-- Opening Marker --
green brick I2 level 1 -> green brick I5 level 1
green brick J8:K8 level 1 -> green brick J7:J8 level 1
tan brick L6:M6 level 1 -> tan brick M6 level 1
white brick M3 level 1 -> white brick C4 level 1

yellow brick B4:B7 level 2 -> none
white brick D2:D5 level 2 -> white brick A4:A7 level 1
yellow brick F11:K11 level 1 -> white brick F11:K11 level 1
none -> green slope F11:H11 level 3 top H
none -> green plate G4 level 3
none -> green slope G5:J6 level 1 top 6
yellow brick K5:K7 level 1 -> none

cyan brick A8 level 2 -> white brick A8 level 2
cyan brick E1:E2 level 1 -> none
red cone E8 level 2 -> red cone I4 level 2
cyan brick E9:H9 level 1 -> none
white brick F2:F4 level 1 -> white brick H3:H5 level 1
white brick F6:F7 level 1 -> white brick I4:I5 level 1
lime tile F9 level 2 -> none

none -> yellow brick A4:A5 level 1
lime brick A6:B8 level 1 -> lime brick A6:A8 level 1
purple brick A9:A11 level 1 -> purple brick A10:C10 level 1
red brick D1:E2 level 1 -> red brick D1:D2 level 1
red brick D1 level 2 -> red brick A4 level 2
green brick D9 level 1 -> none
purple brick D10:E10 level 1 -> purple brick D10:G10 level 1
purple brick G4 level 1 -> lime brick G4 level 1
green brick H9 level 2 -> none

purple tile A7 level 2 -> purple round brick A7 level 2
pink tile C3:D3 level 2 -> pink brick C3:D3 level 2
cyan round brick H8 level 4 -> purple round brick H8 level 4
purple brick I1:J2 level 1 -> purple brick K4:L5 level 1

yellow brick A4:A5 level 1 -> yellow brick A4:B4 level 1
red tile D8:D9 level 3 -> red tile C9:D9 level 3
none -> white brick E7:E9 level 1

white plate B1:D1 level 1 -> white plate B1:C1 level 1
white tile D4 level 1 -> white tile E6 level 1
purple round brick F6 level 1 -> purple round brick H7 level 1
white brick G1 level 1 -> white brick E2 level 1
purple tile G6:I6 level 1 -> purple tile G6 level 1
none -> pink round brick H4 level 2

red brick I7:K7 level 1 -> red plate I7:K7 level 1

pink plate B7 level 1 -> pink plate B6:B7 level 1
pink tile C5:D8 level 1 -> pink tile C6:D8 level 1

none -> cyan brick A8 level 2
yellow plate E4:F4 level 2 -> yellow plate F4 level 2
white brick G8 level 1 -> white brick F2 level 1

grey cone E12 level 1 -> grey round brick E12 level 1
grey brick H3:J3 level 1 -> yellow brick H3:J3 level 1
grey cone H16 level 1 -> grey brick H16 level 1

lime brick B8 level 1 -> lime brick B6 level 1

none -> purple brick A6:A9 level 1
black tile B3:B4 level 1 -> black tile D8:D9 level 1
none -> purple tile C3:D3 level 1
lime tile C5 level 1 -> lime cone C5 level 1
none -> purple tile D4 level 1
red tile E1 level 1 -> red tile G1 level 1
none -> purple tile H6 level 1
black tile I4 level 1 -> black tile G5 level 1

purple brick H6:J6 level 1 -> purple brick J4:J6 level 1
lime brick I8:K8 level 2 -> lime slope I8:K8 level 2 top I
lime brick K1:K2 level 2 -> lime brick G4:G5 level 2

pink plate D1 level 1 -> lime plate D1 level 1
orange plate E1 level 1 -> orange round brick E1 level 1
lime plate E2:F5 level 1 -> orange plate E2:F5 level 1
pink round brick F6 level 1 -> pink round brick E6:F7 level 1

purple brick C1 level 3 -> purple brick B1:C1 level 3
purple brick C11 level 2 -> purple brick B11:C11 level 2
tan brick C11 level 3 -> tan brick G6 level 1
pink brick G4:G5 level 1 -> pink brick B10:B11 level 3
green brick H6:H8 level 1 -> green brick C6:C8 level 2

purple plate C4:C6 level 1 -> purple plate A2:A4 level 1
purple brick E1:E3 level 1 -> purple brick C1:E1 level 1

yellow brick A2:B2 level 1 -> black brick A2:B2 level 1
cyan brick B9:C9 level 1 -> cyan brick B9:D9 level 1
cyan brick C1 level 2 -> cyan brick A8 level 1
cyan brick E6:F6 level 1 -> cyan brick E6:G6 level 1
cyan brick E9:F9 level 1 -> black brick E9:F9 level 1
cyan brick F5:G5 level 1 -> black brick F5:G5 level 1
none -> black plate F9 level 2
-- Closing Marker --
Your response should consist of the records, printed exactly.

— Response —
green brick I2 level 1 -> green brick I5 level 1
green brick J8:K8 level 1 -> green brick J7:J8 level 1
tan brick L6:M6 level 1 -> tan brick M6 level 1
white brick M3 level 1 -> white brick C4 level 1

yellow brick B4:B7 level 2 -> none
white brick D2:D5 level 2 -> white brick A4:A7 level 1
yellow brick F11:K11 level 1 -> white brick F11:K11 level 1
none -> green slope F11:H11 level 3 top H
none -> green plate G4 level 3
none -> green slope G5:J6 level 1 top 6
yellow brick K5:K7 level 1 -> none

cyan brick A8 level 2 -> white brick A8 level 2
cyan brick E1:E2 level 1 -> none
red cone E8 level 2 -> red cone I4 level 2
cyan brick E9:H9 level 1 -> none
white brick F2:F4 level 1 -> white brick H3:H5 level 1
white brick F6:F7 level 1 -> white brick I4:I5 level 1
lime tile F9 level 2 -> none

none -> yellow brick A4:A5 level 1
lime brick A6:B8 level 1 -> lime brick A6:A8 level 1
purple brick A9:A11 level 1 -> purple brick A10:C10 level 1
red brick D1:E2 level 1 -> red brick D1:D2 level 1
red brick D1 level 2 -> red brick A4 level 2
green brick D9 level 1 -> none
purple brick D10:E10 level 1 -> purple brick D10:G10 level 1
purple brick G4 level 1 -> lime brick G4 level 1
green brick H9 level 2 -> none

purple tile A7 level 2 -> purple round brick A7 level 2
pink tile C3:D3 level 2 -> pink brick C3:D3 level 2
cyan round brick H8 level 4 -> purple round brick H8 level 4
purple brick I1:J2 level 1 -> purple brick K4:L5 level 1

yellow brick A4:A5 level 1 -> yellow brick A4:B4 level 1
red tile D8:D9 level 3 -> red tile C9:D9 level 3
none -> white brick E7:E9 level 1

white plate B1:D1 level 1 -> white plate B1:C1 level 1
white tile D4 level 1 -> white tile E6 level 1
purple round brick F6 level 1 -> purple round brick H7 level 1
white brick G1 level 1 -> white brick E2 level 1
purple tile G6:I6 level 1 -> purple tile G6 level 1
none -> pink round brick H4 level 2

red brick I7:K7 level 1 -> red plate I7:K7 level 1

pink plate B7 level 1 -> pink plate B6:B7 level 1
pink tile C5:D8 level 1 -> pink tile C6:D8 level 1

none -> cyan brick A8 level 2
yellow plate E4:F4 level 2 -> yellow plate F4 level 2
white brick G8 level 1 -> white brick F2 level 1

grey cone E12 level 1 -> grey round brick E12 level 1
grey brick H3:J3 level 1 -> yellow brick H3:J3 level 1
grey cone H16 level 1 -> grey brick H16 level 1

lime brick B8 level 1 -> lime brick B6 level 1

none -> purple brick A6:A9 level 1
black tile B3:B4 level 1 -> black tile D8:D9 level 1
none -> purple tile C3:D3 level 1
lime tile C5 level 1 -> lime cone C5 level 1
none -> purple tile D4 level 1
red tile E1 level 1 -> red tile G1 level 1
none -> purple tile H6 level 1
black tile I4 level 1 -> black tile G5 level 1

purple brick H6:J6 level 1 -> purple brick J4:J6 level 1
lime brick I8:K8 level 2 -> lime slope I8:K8 level 2 top I
lime brick K1:K2 level 2 -> lime brick G4:G5 level 2

pink plate D1 level 1 -> lime plate D1 level 1
orange plate E1 level 1 -> orange round brick E1 level 1
lime plate E2:F5 level 1 -> orange plate E2:F5 level 1
pink round brick F6 level 1 -> pink round brick E6:F7 level 1

purple brick C1 level 3 -> purple brick B1:C1 level 3
purple brick C11 level 2 -> purple brick B11:C11 level 2
tan brick C11 level 3 -> tan brick G6 level 1
pink brick G4:G5 level 1 -> pink brick B10:B11 level 3
green brick H6:H8 level 1 -> green brick C6:C8 level 2

purple plate C4:C6 level 1 -> purple plate A2:A4 level 1
purple brick E1:E3 level 1 -> purple brick C1:E1 level 1

yellow brick A2:B2 level 1 -> black brick A2:B2 level 1
cyan brick B9:C9 level 1 -> cyan brick B9:D9 level 1
cyan brick C1 level 2 -> cyan brick A8 level 1
cyan brick E6:F6 level 1 -> cyan brick E6:G6 level 1
cyan brick E9:F9 level 1 -> black brick E9:F9 level 1
cyan brick F5:G5 level 1 -> black brick F5:G5 level 1
none -> black plate F9 level 2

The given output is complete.